• Your task
Repeat each entry in the data, exactly.

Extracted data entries
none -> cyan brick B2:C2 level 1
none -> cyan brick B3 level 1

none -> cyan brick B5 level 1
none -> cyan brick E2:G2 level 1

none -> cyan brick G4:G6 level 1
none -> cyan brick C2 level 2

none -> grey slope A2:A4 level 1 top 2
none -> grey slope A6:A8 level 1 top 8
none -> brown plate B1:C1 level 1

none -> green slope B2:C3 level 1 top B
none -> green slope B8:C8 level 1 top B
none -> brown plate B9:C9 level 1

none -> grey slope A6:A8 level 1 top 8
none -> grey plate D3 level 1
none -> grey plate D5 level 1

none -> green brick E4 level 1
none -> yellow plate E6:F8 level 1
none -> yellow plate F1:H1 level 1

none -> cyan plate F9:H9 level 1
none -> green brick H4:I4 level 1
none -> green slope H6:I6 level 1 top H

• Answer area
none -> cyan brick B2:C2 level 1
none -> cyan brick B3 level 1

none -> cyan brick B5 level 1
none -> cyan brick E2:G2 level 1

none -> cyan brick G4:G6 level 1
none -> cyan brick C2 level 2

none -> grey slope A2:A4 level 1 top 2
none -> grey slope A6:A8 level 1 top 8
none -> brown plate B1:C1 level 1

none -> green slope B2:C3 level 1 top B
none -> green slope B8:C8 level 1 top B
none -> brown plate B9:C9 level 1

none -> grey slope A6:A8 level 1 top 8
none -> grey plate D3 level 1
none -> grey plate D5 level 1

none -> green brick E4 level 1
none -> yellow plate E6:F8 level 1
none -> yellow plate F1:H1 level 1

none -> cyan plate F9:H9 level 1
none -> green brick H4:I4 level 1
none -> green slope H6:I6 level 1 top H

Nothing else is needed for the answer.